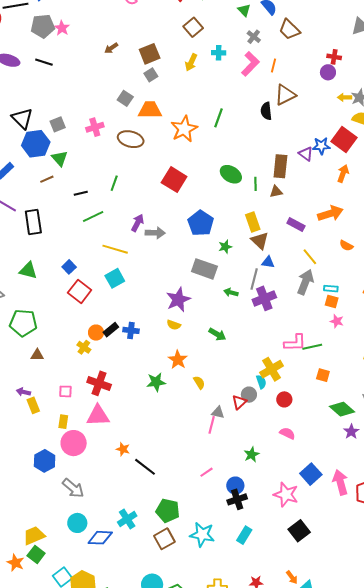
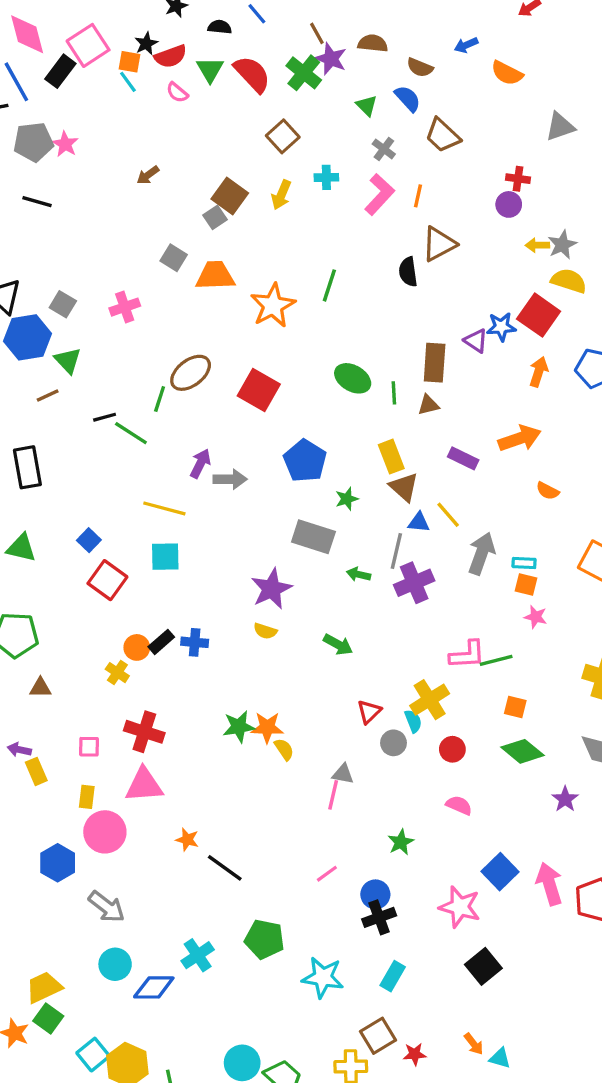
brown square: (150, 54) -> (230, 196), moved, turned -30
gray square: (58, 124) -> (63, 304), turned -35
brown ellipse: (131, 139) -> (191, 373), moved, turned -50
green line: (93, 216) -> (131, 433), moved, turned 60
yellow line: (310, 257) -> (448, 515), moved
cyan square: (115, 278) -> (165, 557), turned 30
orange star: (178, 360) -> (267, 727), moved, turned -30
yellow semicircle: (199, 382) -> (284, 749), moved
red triangle: (239, 402) -> (369, 712), moved
green diamond: (342, 409) -> (523, 751), moved
brown square: (164, 539) -> (378, 1036), moved

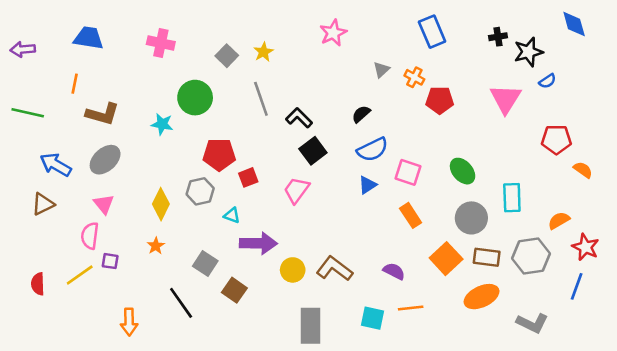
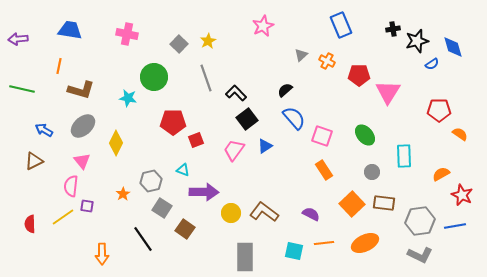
blue diamond: (574, 24) -> (453, 47), moved
pink triangle: (506, 99) -> (388, 92), moved
red pentagon: (440, 100) -> (359, 75), moved
blue semicircle: (373, 150) -> (294, 118), turned -105
blue arrow: (56, 165) -> (44, 130), size x0.7
blue triangle: (367, 185) -> (265, 146), moved
gray hexagon: (200, 191) -> (151, 181), moved
yellow diamond: (161, 204) -> (116, 143), moved
gray circle: (471, 218) -> (372, 172), size x0.6
gray hexagon: (531, 256) -> (420, 221), moved
blue line: (577, 286) -> (455, 226), turned 60
orange ellipse: (482, 297) -> (365, 243), moved

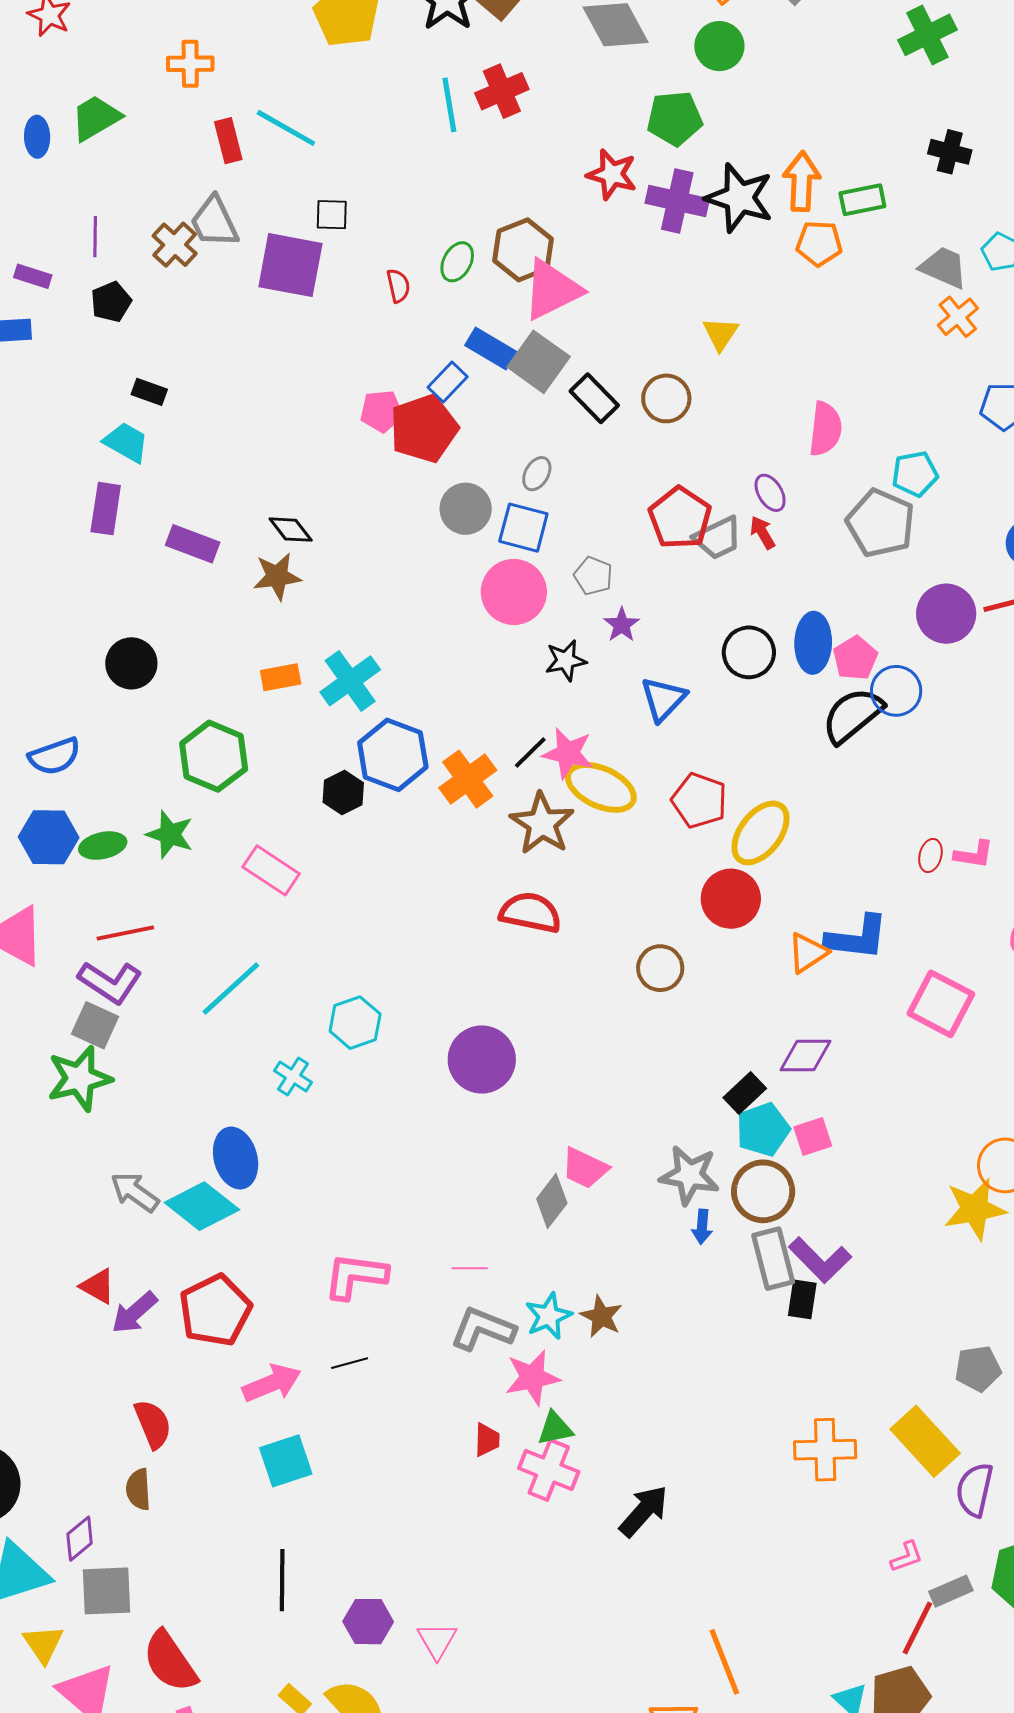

## [AIM OF THE EXERCISE]
Take the line that contains "pink triangle: (506, 99) -> (388, 92), moved" and every line after it to the end of the records above; quote them exactly, leaving out the pictures.

## [FINISHED TASK]
pink triangle: (506, 99) -> (388, 92), moved
red pentagon: (440, 100) -> (359, 75), moved
blue semicircle: (373, 150) -> (294, 118), turned -105
blue arrow: (56, 165) -> (44, 130), size x0.7
blue triangle: (367, 185) -> (265, 146), moved
gray hexagon: (200, 191) -> (151, 181), moved
yellow diamond: (161, 204) -> (116, 143), moved
gray circle: (471, 218) -> (372, 172), size x0.6
gray hexagon: (531, 256) -> (420, 221), moved
blue line: (577, 286) -> (455, 226), turned 60
orange ellipse: (482, 297) -> (365, 243), moved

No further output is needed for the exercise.